Description of the task :: An exact copy of every entry is required, minus the pictures.

─── Entries provided ───

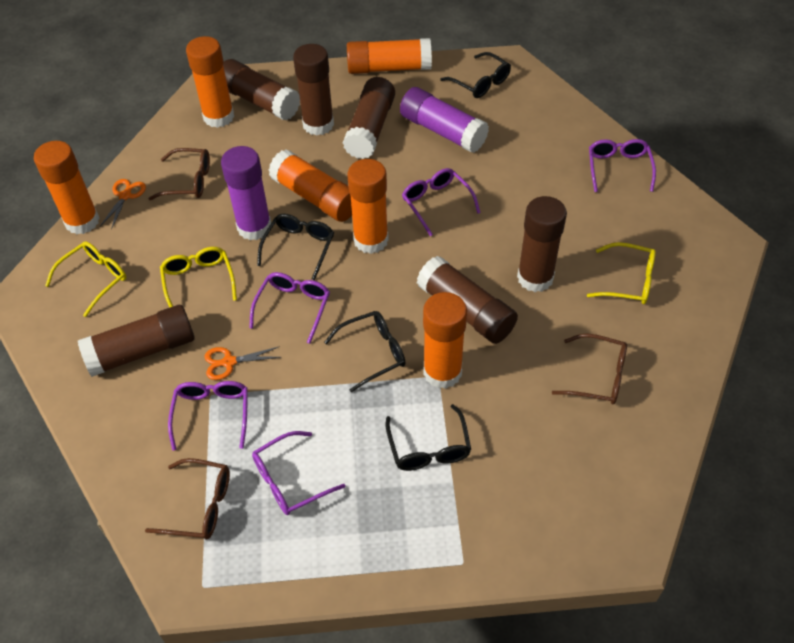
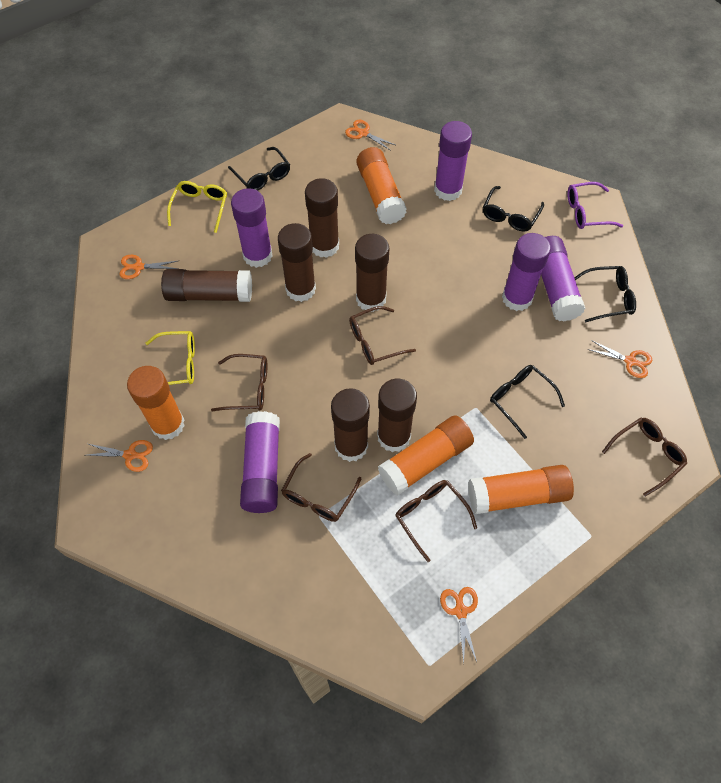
brown glasses: 3 -> 5
orange glue stick: 6 -> 4
orange scissors: 2 -> 5
purple glasses: 5 -> 1
purple glue stick: 2 -> 5
yellow glasses: 3 -> 2

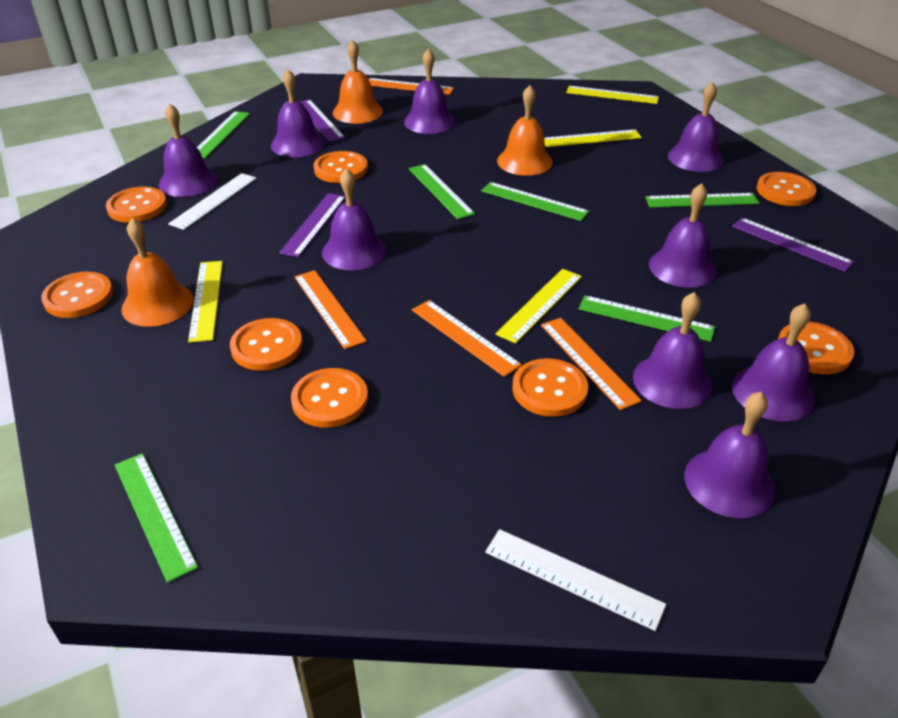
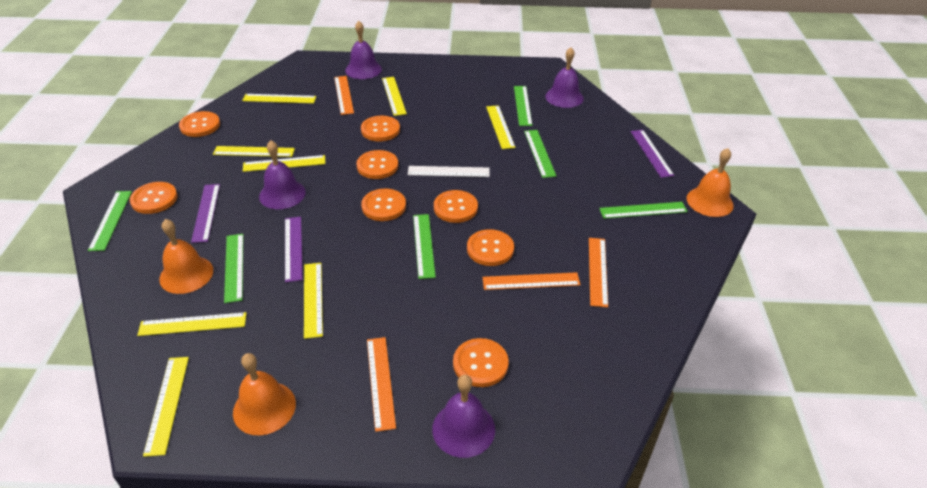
purple bell: 9 -> 4
white ruler: 2 -> 1
yellow ruler: 4 -> 8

───

Answer below ::
brown glasses: 3 -> 5
orange glue stick: 6 -> 4
orange scissors: 2 -> 5
purple glasses: 5 -> 1
purple glue stick: 2 -> 5
yellow glasses: 3 -> 2

purple bell: 9 -> 4
white ruler: 2 -> 1
yellow ruler: 4 -> 8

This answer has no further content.